* Your instructions *
Pick out every line of the listing below that contains the word "center", and copy each of those lines in full.

* Data section *
++++++++

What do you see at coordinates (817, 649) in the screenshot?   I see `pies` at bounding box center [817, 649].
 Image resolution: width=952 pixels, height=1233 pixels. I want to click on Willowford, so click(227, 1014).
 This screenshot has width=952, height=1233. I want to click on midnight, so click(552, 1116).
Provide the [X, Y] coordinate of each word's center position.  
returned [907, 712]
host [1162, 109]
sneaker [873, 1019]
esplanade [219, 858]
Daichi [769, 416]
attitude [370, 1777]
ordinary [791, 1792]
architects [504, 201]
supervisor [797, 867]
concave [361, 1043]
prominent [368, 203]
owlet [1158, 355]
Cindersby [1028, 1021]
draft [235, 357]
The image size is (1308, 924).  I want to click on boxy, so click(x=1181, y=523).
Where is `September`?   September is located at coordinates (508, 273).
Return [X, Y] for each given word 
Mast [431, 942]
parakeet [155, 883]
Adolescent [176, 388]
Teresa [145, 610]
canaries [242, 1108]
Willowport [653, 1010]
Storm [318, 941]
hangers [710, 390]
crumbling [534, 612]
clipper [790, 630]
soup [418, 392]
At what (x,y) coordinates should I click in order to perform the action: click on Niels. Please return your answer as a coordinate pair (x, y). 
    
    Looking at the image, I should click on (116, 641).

++++++++

* Exercise response *
What do you see at coordinates (817, 649) in the screenshot?   I see `pies` at bounding box center [817, 649].
Provide the [X, Y] coordinate of each word's center position.  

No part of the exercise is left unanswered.